- Exercise description
Please copy the data exactly as it stands, minus the images.

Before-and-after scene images
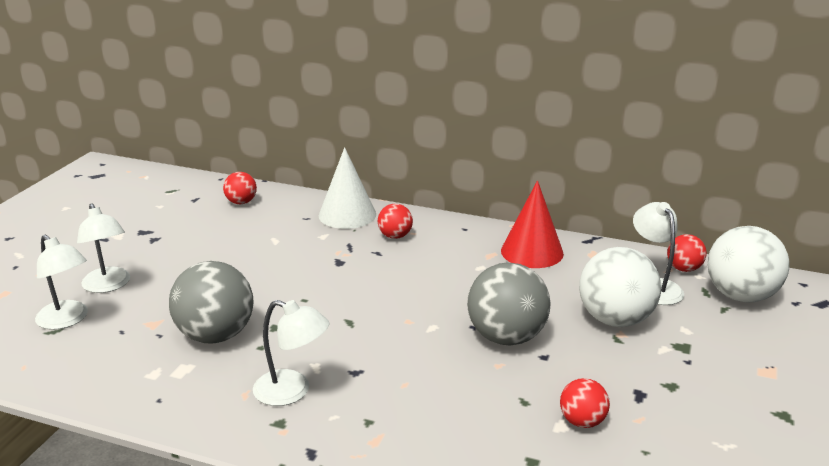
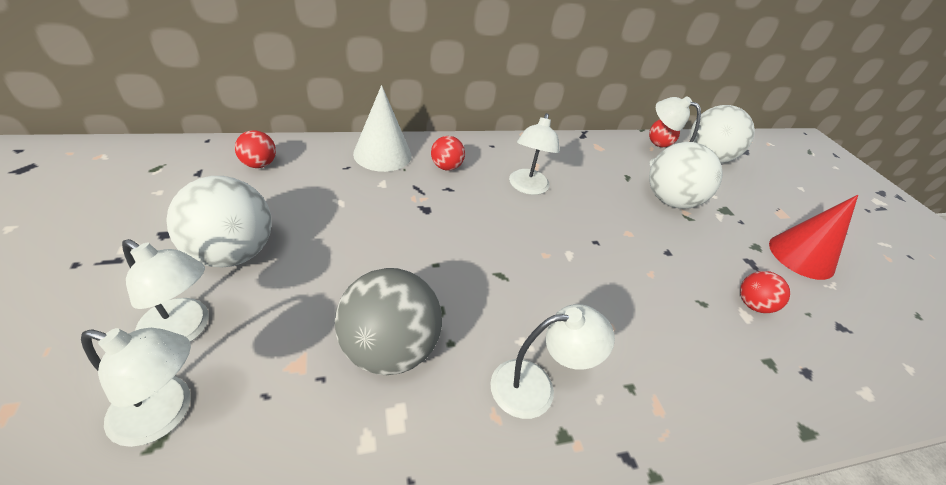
camera: 40 degrees left, 15 degrees up
(172, 253) = (232, 253): none -> white ball
(457, 269) = (527, 187): none -> white lamp
(506, 337) = (627, 243): grey ball -> none
(532, 252) = (560, 155): red cone -> red cone (801, 256)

- Solution
camera: 40 degrees left, 15 degrees up
(172, 253) = (232, 253): none -> white ball
(457, 269) = (527, 187): none -> white lamp
(506, 337) = (627, 243): grey ball -> none
(532, 252) = (560, 155): red cone -> red cone (801, 256)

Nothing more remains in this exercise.